■ **Problem to work on**: Transcribe word for word the lines below from the line with "DHT2 pin DATA: A3 -> SDA" through the line with "POT2 pin SIG: SDA -> A3", ends included.

■ **Records for the exercise**:
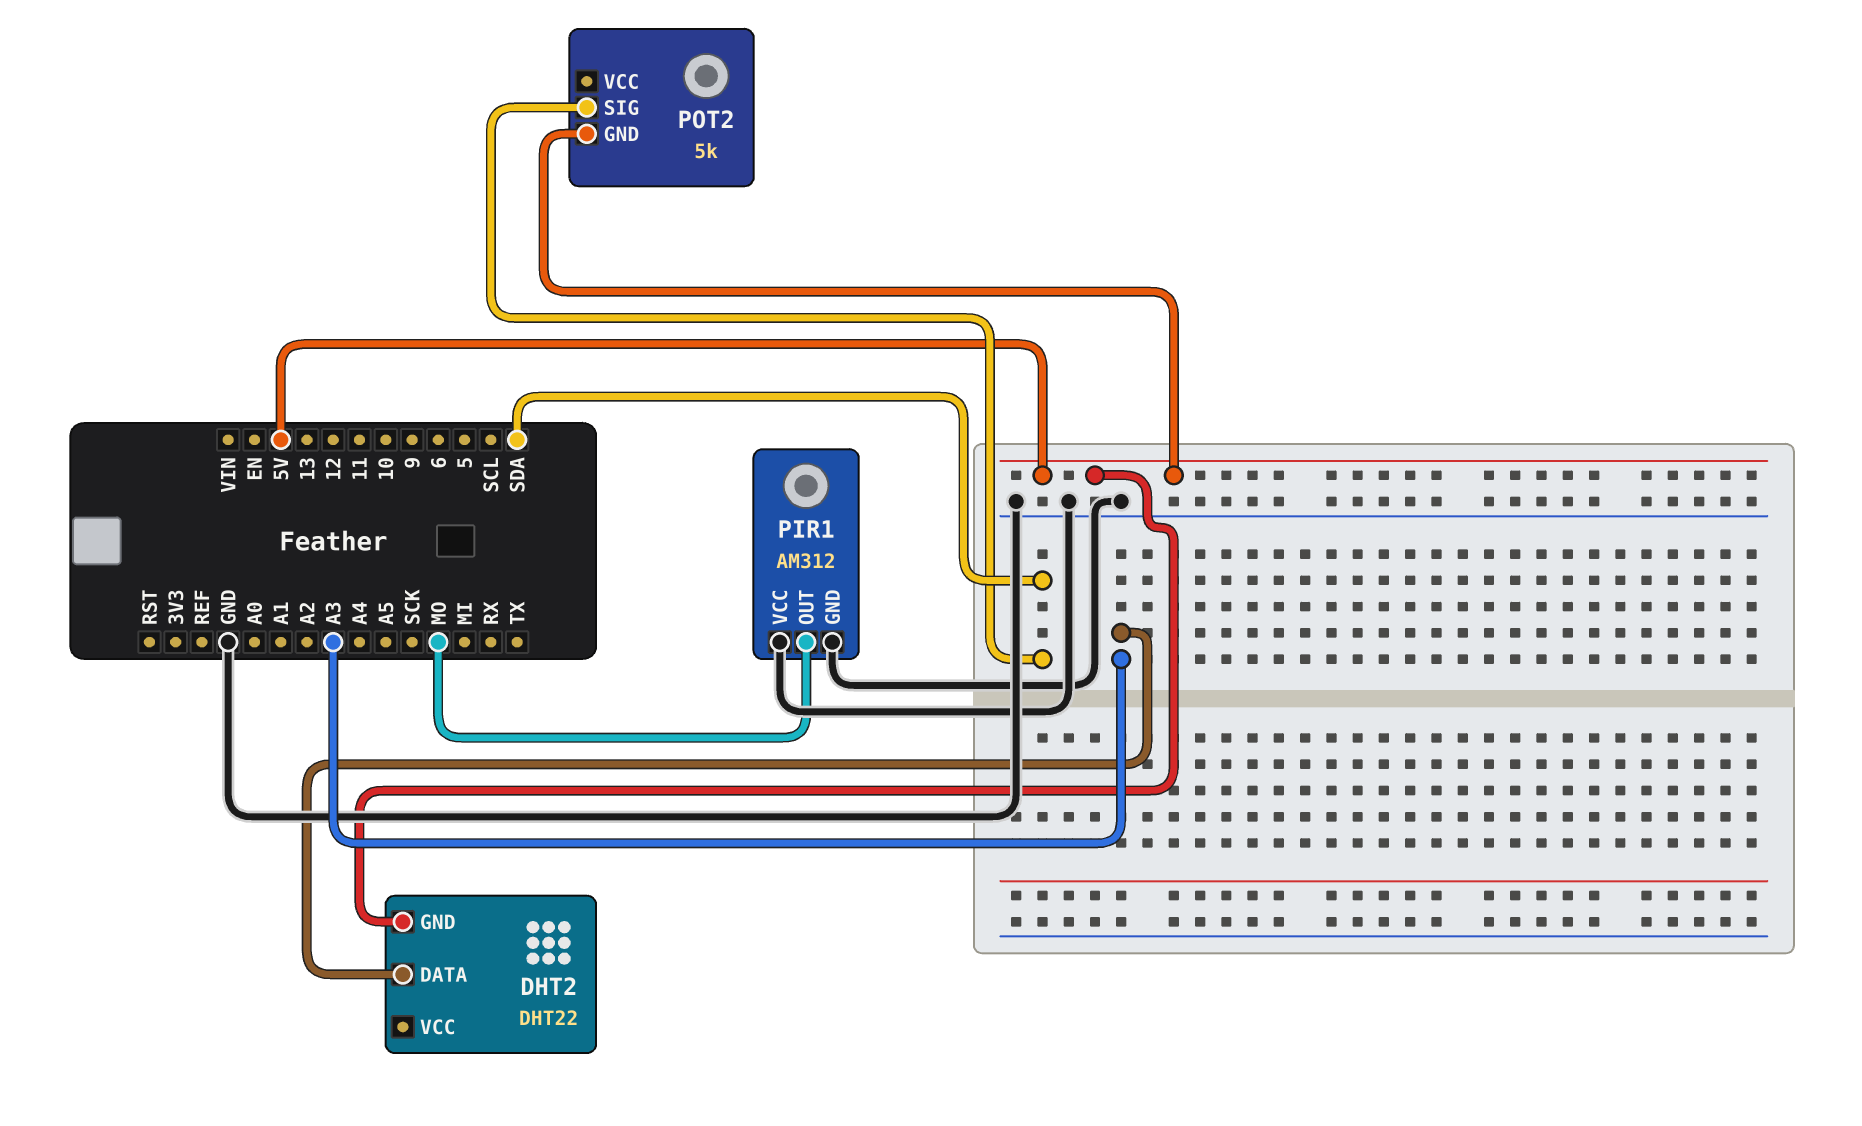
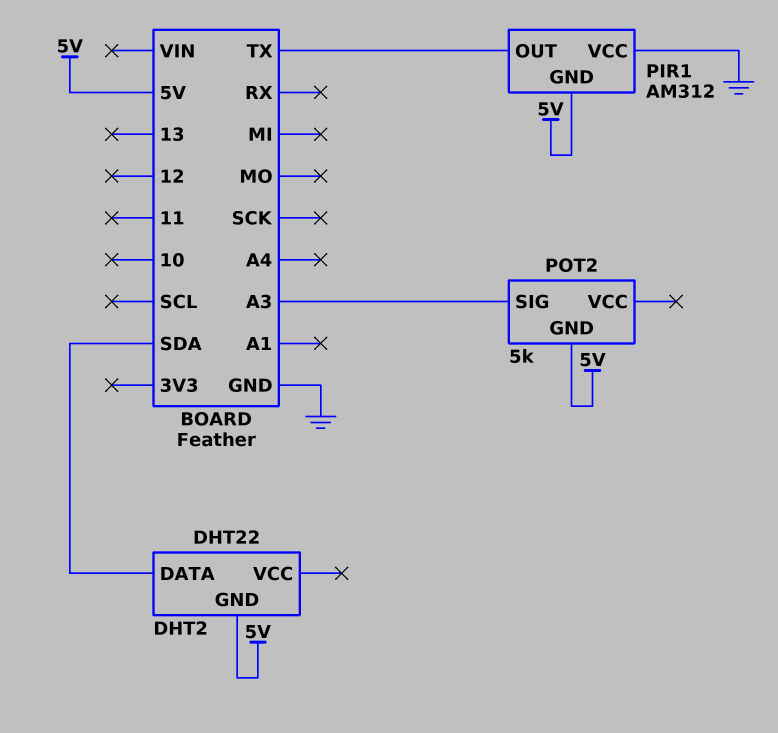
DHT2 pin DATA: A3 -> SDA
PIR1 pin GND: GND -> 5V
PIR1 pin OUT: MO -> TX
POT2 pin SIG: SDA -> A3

---

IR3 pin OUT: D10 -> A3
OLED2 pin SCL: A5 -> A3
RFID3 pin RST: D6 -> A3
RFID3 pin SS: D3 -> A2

...

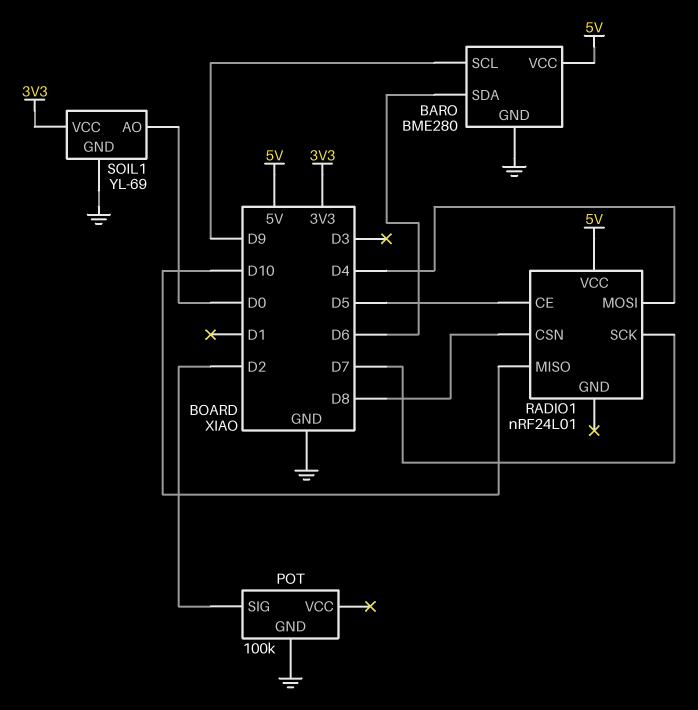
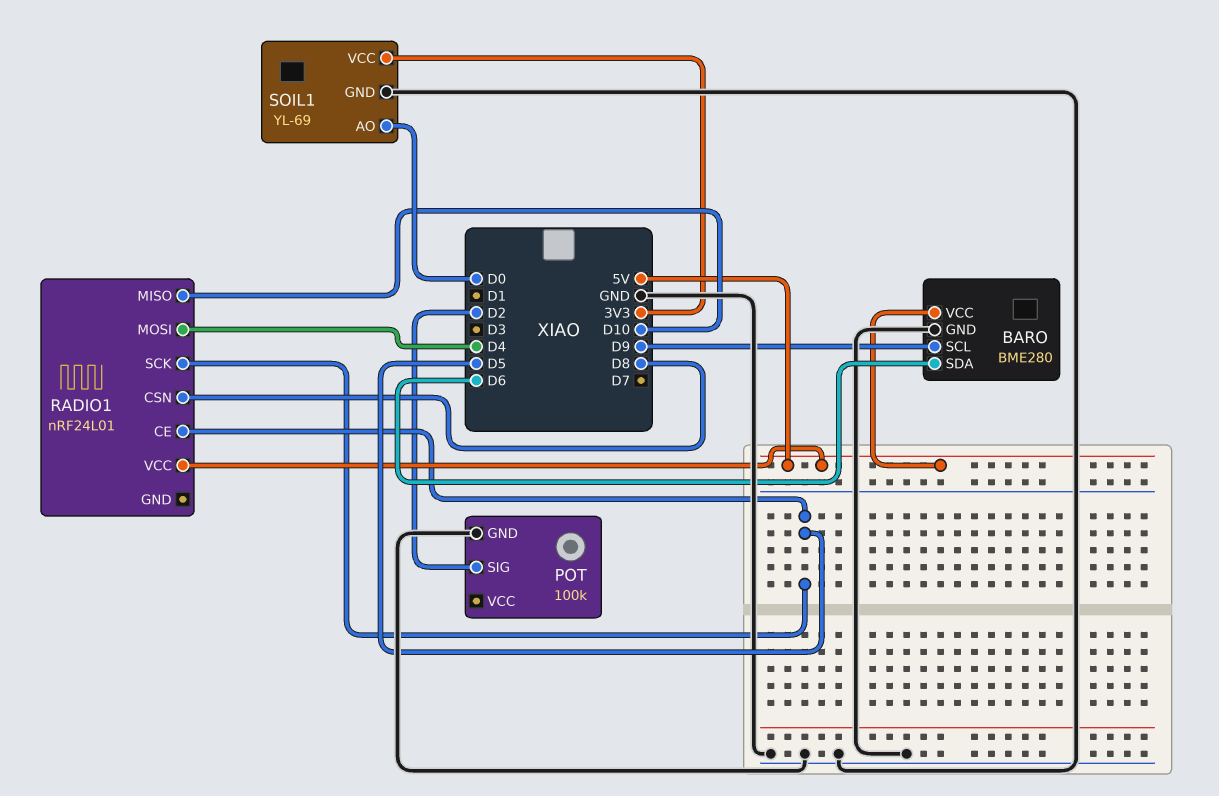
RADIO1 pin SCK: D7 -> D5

■ **Written answer**:
DHT2 pin DATA: A3 -> SDA
PIR1 pin GND: GND -> 5V
PIR1 pin OUT: MO -> TX
POT2 pin SIG: SDA -> A3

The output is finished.